● Work task
Read the records beneath this task and copy every line that contains the string "plus".

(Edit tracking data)
-=-=-

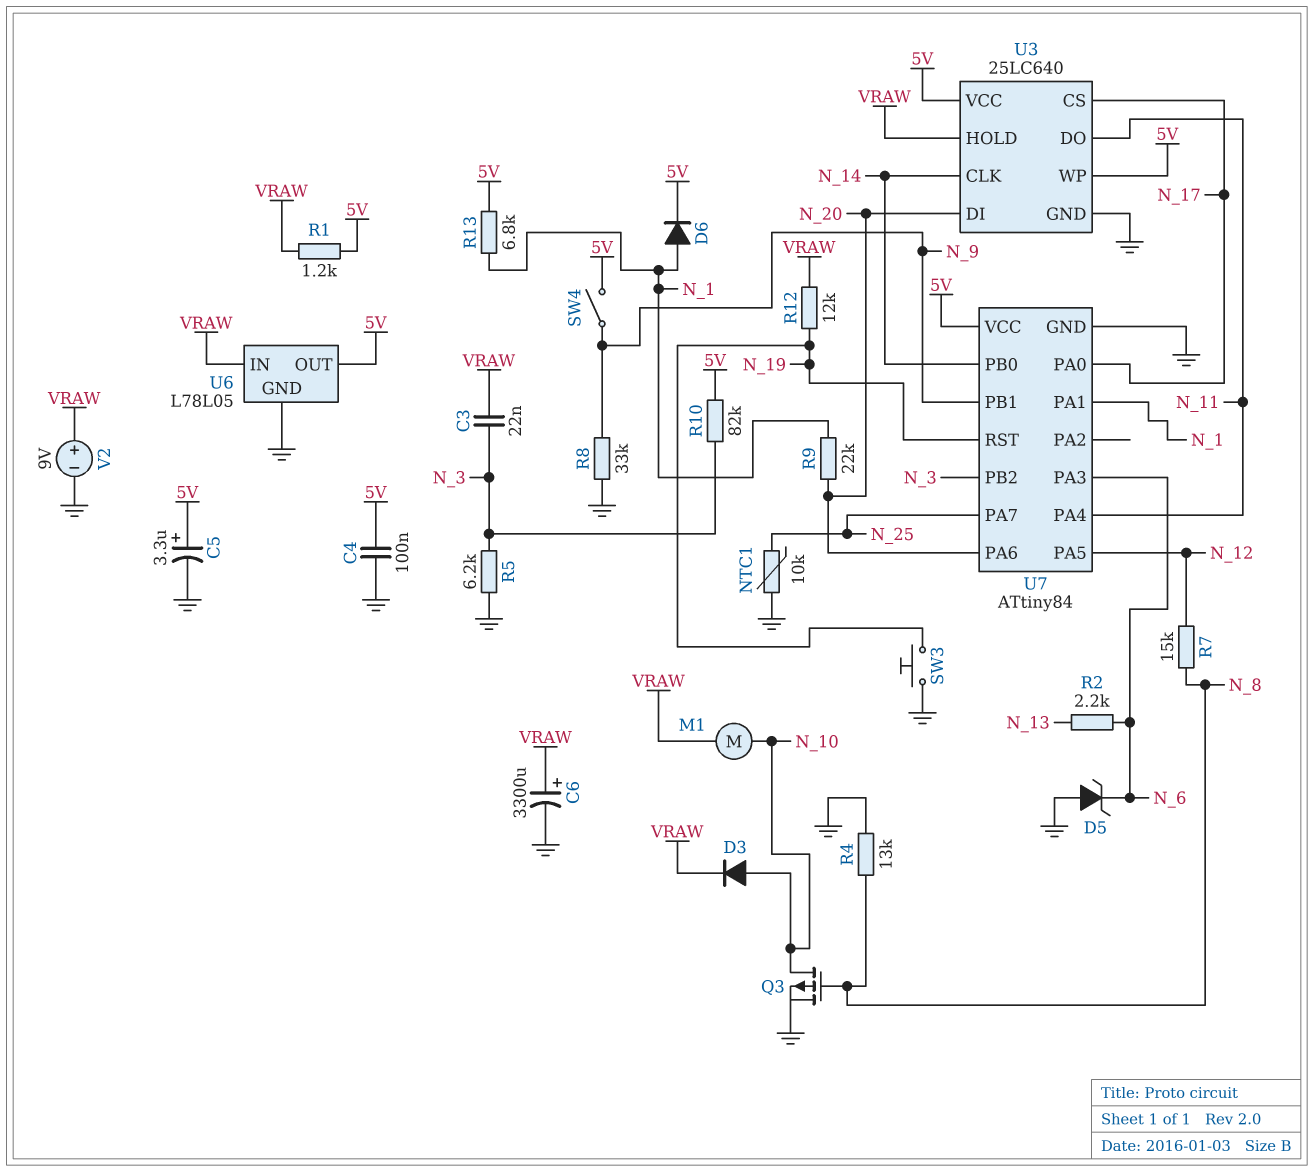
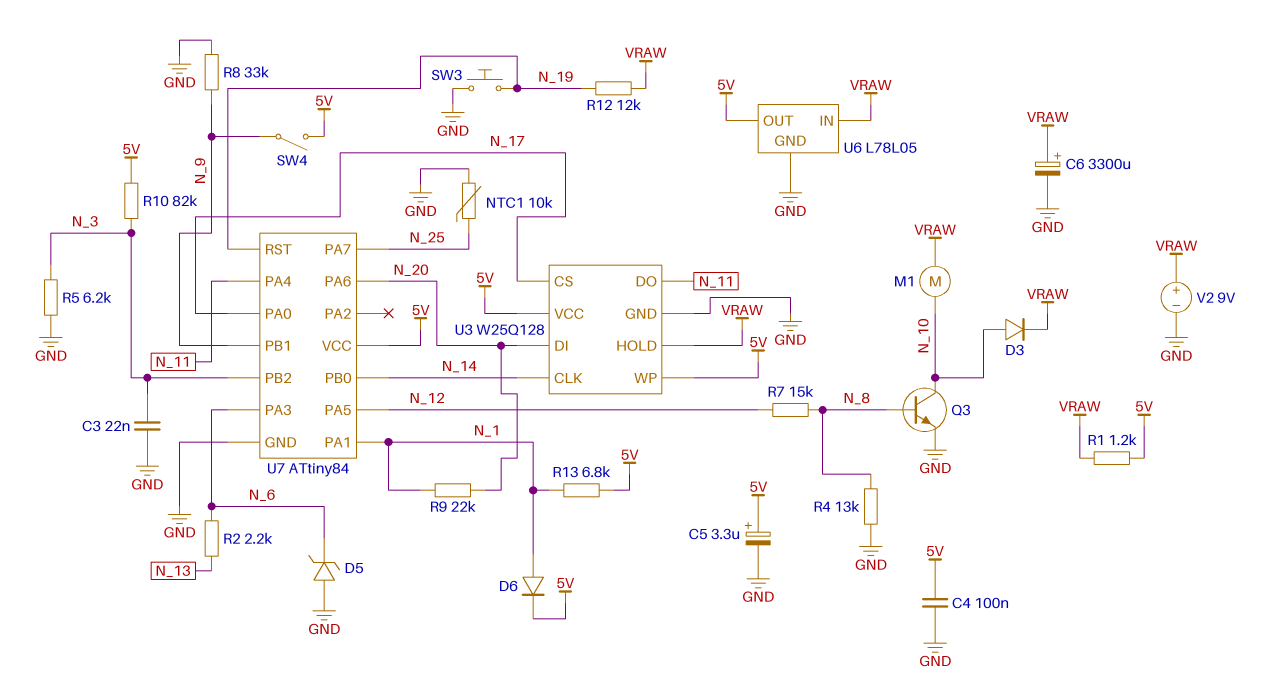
C3: 22nF (N_3, VRAW) -> 22nF (GND, N_3)
Q3: PMOS (G N_8, D N_10, S GND) -> NPN (B N_8, C N_10, E GND)
U3: 25LC640 -> W25Q128

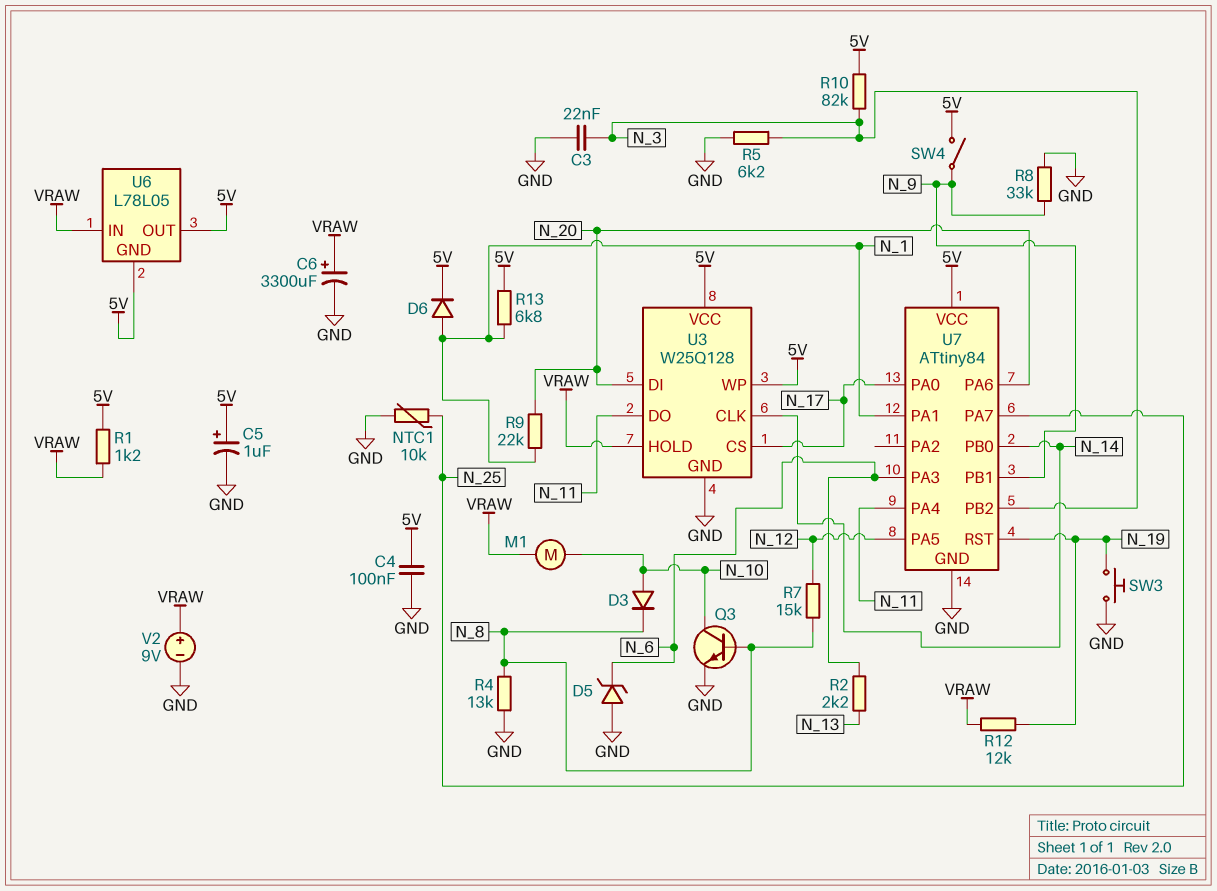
C5: 3.3uF (plus 5V, minus GND) -> 1uF (plus 5V, minus GND)
D3: diode (A N_10, K VRAW) -> diode (A N_10, K N_8)
U6 pin GND: GND -> 5V

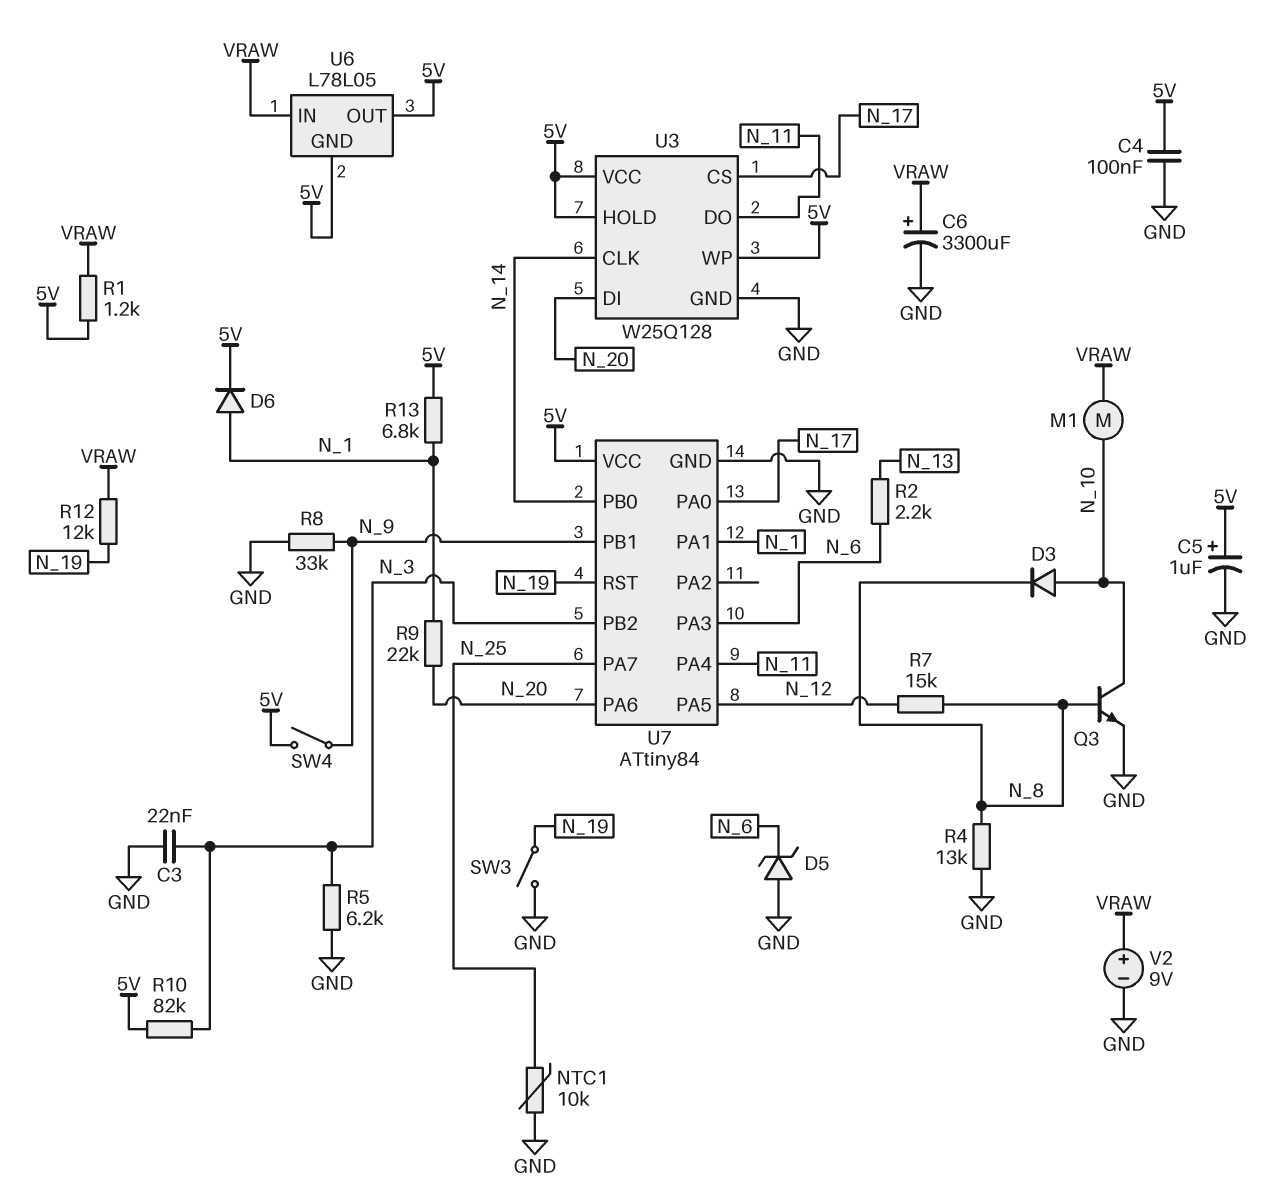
SW3: button (GND, N_19) -> switch (GND, N_19)
U3 pin HOLD: VRAW -> 5V

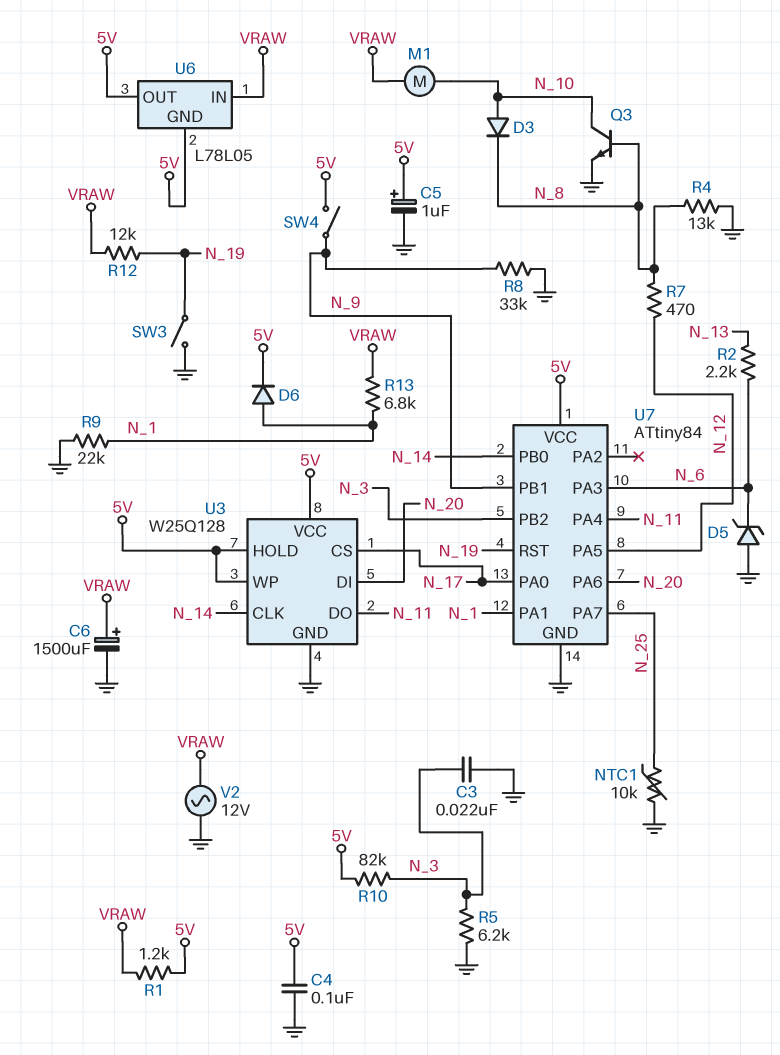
C6: 3300uF (plus VRAW, minus GND) -> 1500uF (plus VRAW, minus GND)
R7: 15k (N_8, N_12) -> 470 (N_8, N_12)
R9: 22k (N_1, N_20) -> 22k (GND, N_1)
R13: 6.8k (5V, N_1) -> 6.8k (N_1, VRAW)
V2: 9V (plus VRAW, minus GND) -> AC 12V (GND, VRAW)

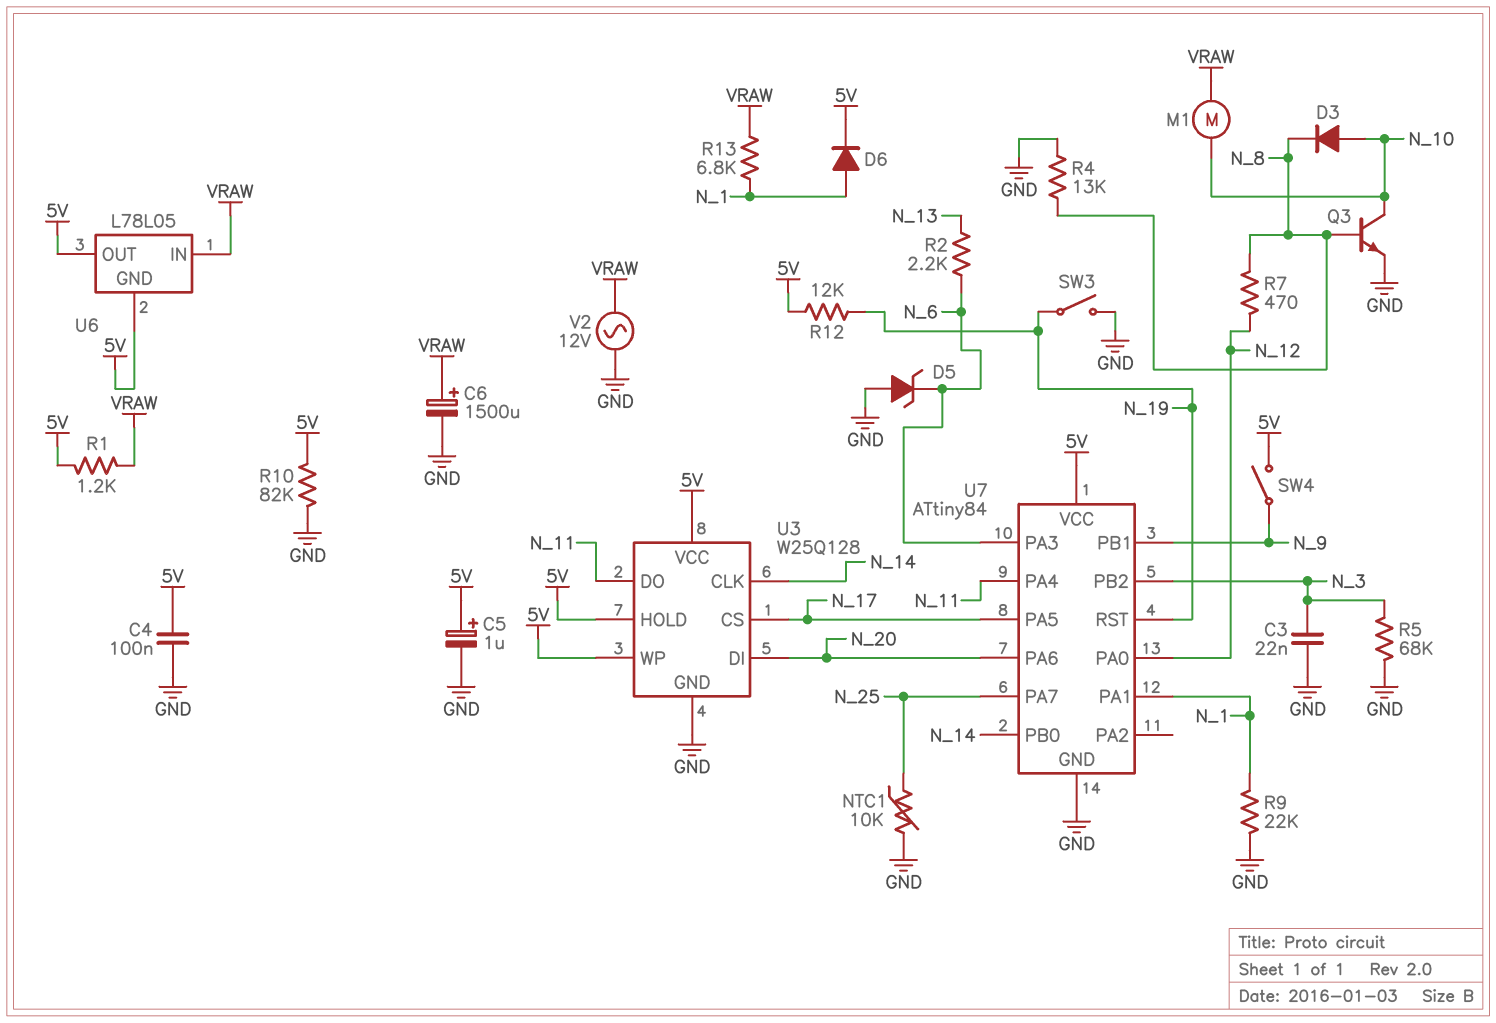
R5: 6.2k (GND, N_3) -> 68k (GND, N_3)
R8: 33k (GND, N_9) -> none
R10: 82k (5V, N_3) -> 82k (5V, GND)
R12: 12k (N_19, VRAW) -> 12k (5V, N_19)
U7 pin PA0: N_17 -> N_12
U7 pin PA5: N_12 -> N_17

-=-=-

● Response to this task
C5: 3.3uF (plus 5V, minus GND) -> 1uF (plus 5V, minus GND)
C6: 3300uF (plus VRAW, minus GND) -> 1500uF (plus VRAW, minus GND)
V2: 9V (plus VRAW, minus GND) -> AC 12V (GND, VRAW)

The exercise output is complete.